(Problem details) Please transcribe every entry below exactly, without including the pictures.

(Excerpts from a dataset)
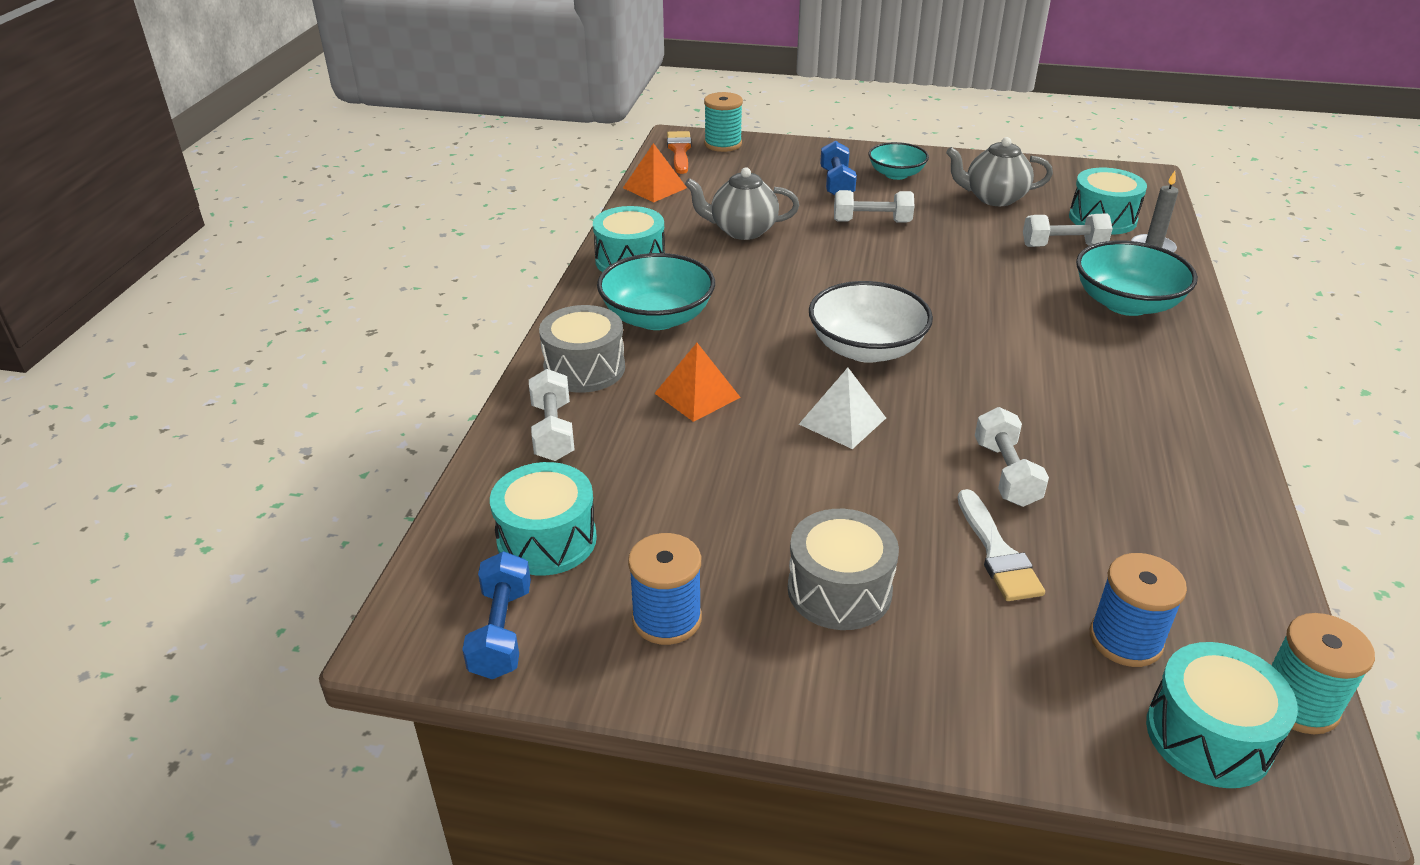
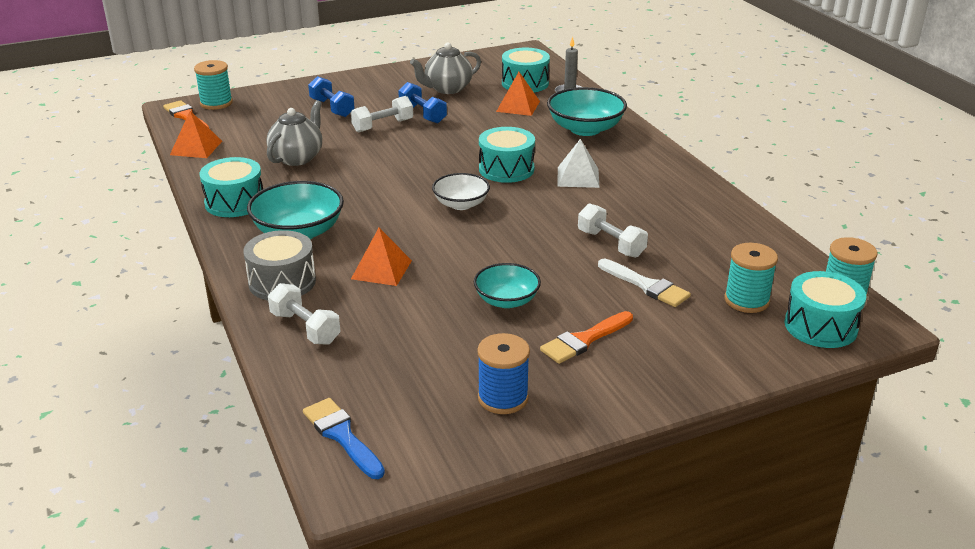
camera: 35 degrees left, 5 degrees down
blue dumbbell [462,551,531,679] -> blue dumbbell moved to [398,82,447,124]
turquoise drum [490,462,597,576] -> turquoise drum moved to [479,127,535,183]
grey teapot [685,167,799,240] -> grey teapot turned 150 degrees clockwise [266,100,322,166]
grey drum [788,509,899,630] -> orange brush [540,311,633,364]
white pyramid [799,368,886,449] -> white pyramid moved to [558,139,600,188]
white bowl [809,281,933,363] -> white bowl [432,173,490,210], size x0.64
turquoise bowl [869,142,929,180] -> turquoise bowl moved to [474,263,541,308]
white dumbbell [1023,214,1113,247] -> orange pyramid [496,72,540,116]
blue spool [1090,553,1187,667] -> turquoise spool [725,243,778,313]
none -> blue brush [303,398,385,479]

(Output for this exercise)
camera: 35 degrees left, 5 degrees down
blue dumbbell [462,551,531,679] -> blue dumbbell moved to [398,82,447,124]
turquoise drum [490,462,597,576] -> turquoise drum moved to [479,127,535,183]
grey teapot [685,167,799,240] -> grey teapot turned 150 degrees clockwise [266,100,322,166]
grey drum [788,509,899,630] -> orange brush [540,311,633,364]
white pyramid [799,368,886,449] -> white pyramid moved to [558,139,600,188]
white bowl [809,281,933,363] -> white bowl [432,173,490,210], size x0.64
turquoise bowl [869,142,929,180] -> turquoise bowl moved to [474,263,541,308]
white dumbbell [1023,214,1113,247] -> orange pyramid [496,72,540,116]
blue spool [1090,553,1187,667] -> turquoise spool [725,243,778,313]
none -> blue brush [303,398,385,479]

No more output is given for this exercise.